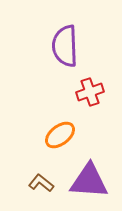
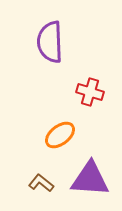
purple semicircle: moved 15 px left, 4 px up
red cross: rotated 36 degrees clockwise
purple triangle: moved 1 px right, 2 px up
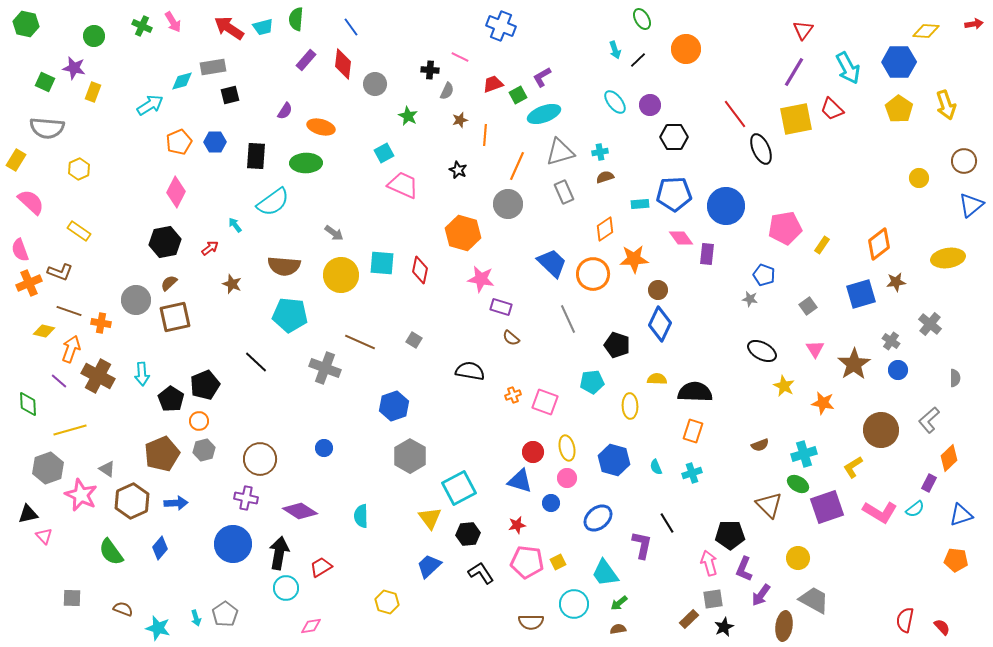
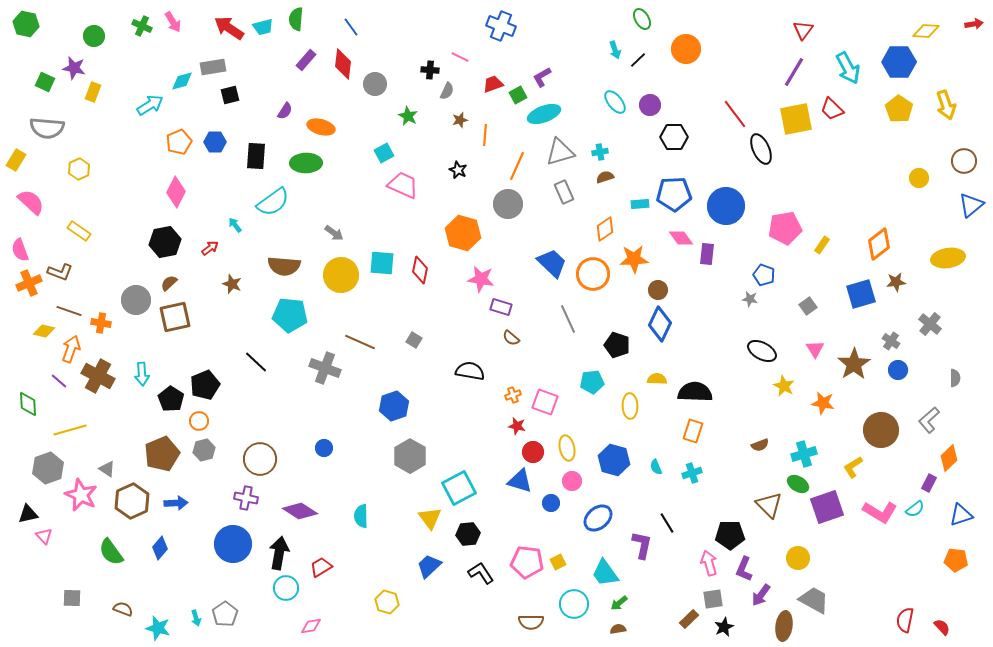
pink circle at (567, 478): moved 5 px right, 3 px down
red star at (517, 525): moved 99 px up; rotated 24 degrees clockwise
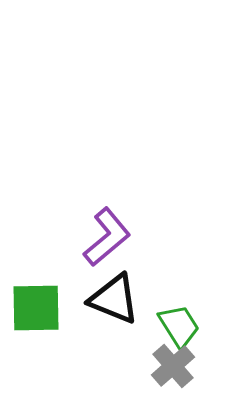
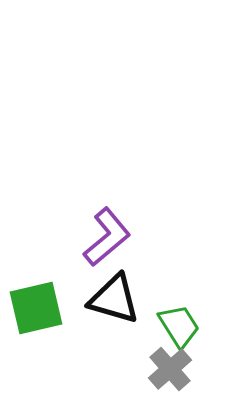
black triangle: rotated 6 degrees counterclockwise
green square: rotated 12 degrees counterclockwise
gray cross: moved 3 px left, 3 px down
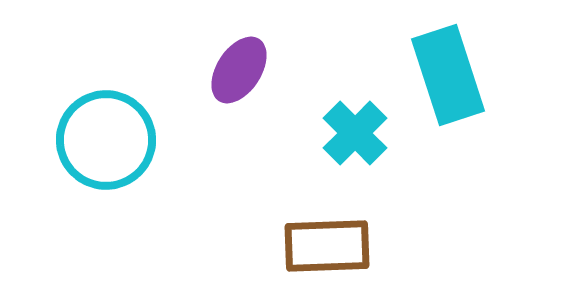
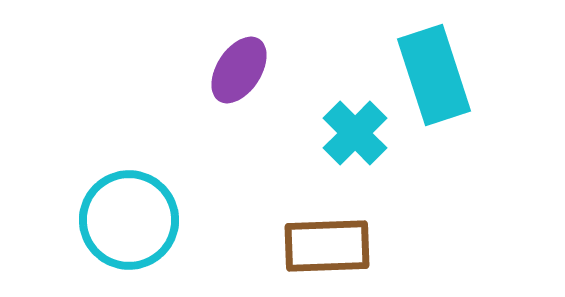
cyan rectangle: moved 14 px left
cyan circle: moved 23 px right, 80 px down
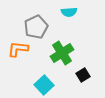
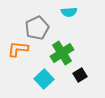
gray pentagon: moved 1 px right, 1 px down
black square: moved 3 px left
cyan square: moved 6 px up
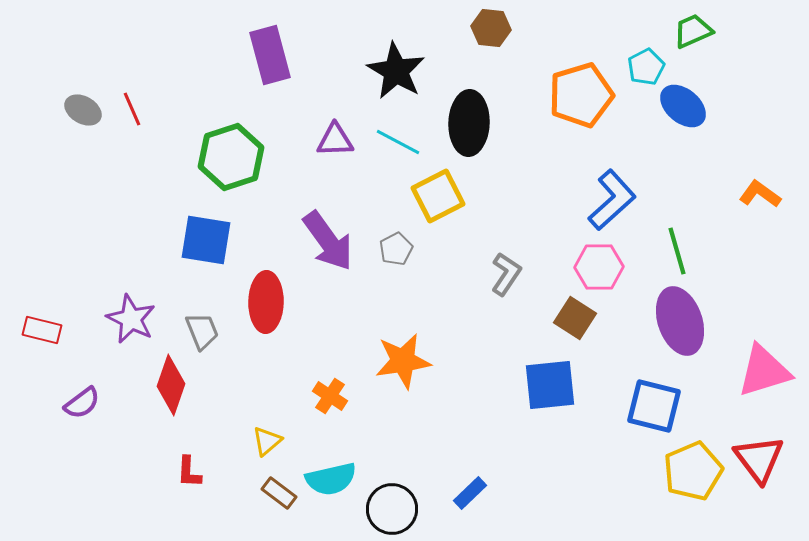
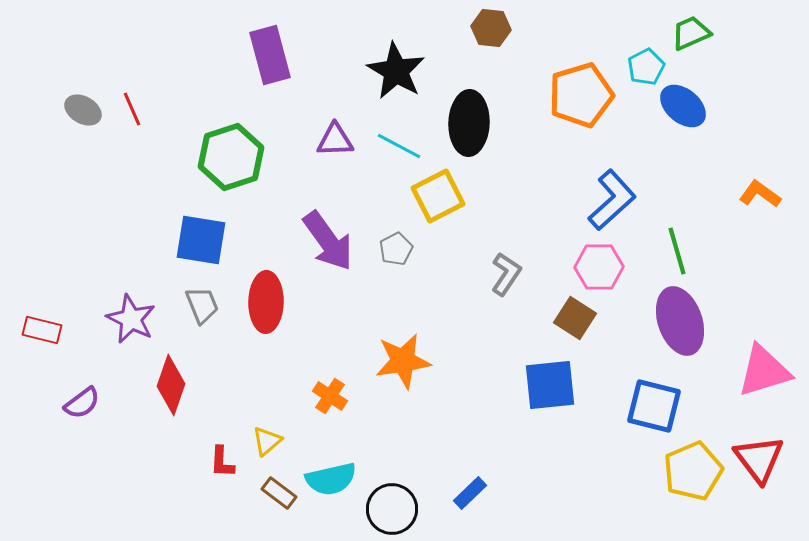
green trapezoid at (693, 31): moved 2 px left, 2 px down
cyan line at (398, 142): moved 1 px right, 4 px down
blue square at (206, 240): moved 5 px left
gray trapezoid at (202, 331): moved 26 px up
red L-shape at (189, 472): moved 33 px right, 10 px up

-=-=-=-=-

Task to complete - Print all the material above verbatim and omit its pictures.

Result below -
purple semicircle: moved 15 px left, 4 px up
red cross: rotated 36 degrees clockwise
purple triangle: moved 1 px right, 2 px up
pink circle at (567, 478): moved 5 px right, 3 px down
red star at (517, 525): moved 99 px up; rotated 24 degrees clockwise
black triangle: rotated 6 degrees counterclockwise
green square: rotated 12 degrees counterclockwise
gray cross: moved 3 px left, 3 px down
cyan rectangle: moved 14 px left
cyan circle: moved 23 px right, 80 px down
gray pentagon: moved 1 px right, 1 px down
black square: moved 3 px left
cyan square: moved 6 px up
green trapezoid at (693, 31): moved 2 px left, 2 px down
cyan line at (398, 142): moved 1 px right, 4 px down
blue square at (206, 240): moved 5 px left
gray trapezoid at (202, 331): moved 26 px up
red L-shape at (189, 472): moved 33 px right, 10 px up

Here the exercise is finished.